### [The problem]
Pull out every line of the records below that contains the word "element".

# START OF Data provided

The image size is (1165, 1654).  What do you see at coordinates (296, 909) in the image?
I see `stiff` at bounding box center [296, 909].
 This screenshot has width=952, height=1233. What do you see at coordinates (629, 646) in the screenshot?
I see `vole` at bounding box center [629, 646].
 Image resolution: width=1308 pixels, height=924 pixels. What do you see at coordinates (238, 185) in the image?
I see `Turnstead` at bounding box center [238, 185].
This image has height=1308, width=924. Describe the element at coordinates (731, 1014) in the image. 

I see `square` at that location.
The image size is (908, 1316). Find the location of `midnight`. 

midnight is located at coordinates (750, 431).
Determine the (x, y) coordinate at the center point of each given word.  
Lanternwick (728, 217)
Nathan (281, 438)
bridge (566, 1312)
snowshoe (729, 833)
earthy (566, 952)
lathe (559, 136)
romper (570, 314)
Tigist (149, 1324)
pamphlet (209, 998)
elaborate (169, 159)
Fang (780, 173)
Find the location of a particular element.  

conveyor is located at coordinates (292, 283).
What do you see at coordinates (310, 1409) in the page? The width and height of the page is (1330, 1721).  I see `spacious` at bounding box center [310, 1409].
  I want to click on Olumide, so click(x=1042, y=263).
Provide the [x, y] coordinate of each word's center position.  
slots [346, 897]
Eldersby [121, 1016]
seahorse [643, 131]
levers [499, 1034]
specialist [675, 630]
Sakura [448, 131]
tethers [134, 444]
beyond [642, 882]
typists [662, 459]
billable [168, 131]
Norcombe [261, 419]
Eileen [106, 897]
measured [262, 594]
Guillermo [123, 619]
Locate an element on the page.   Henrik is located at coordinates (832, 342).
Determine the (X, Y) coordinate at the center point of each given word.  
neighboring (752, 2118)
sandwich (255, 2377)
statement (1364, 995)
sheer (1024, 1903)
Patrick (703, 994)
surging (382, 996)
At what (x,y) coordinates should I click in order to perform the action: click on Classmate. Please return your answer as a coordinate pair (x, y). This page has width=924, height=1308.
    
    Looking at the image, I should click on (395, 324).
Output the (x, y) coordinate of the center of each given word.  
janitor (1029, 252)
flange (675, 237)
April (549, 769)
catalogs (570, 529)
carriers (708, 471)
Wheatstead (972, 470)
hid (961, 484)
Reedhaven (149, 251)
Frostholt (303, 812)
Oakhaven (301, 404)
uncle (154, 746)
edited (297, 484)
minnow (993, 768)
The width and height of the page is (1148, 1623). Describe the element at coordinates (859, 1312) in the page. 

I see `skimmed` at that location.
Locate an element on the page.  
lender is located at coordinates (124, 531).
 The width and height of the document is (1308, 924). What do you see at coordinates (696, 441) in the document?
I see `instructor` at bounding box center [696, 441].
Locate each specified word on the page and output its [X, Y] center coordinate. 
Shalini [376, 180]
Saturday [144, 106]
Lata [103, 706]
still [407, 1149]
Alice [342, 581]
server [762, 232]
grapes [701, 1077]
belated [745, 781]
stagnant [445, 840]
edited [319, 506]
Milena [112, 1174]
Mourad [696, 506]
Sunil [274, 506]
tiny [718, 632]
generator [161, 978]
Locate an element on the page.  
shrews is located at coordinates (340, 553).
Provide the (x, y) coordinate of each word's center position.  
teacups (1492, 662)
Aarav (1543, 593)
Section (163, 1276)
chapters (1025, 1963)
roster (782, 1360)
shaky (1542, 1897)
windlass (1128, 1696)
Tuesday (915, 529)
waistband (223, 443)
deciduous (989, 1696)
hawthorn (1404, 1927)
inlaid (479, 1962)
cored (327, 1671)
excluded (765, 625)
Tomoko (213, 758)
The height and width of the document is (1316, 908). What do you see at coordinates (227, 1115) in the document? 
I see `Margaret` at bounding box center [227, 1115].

# END OF Data provided

### [Exercise response]
This image has height=1308, width=924. Describe the element at coordinates (731, 1014) in the image. 
Find the location of a particular element.  
Locate an element on the page.   Henrik is located at coordinates (832, 342).
The width and height of the page is (1148, 1623). Describe the element at coordinates (859, 1312) in the page. 
Locate an element on the page.  
Locate an element on the page.  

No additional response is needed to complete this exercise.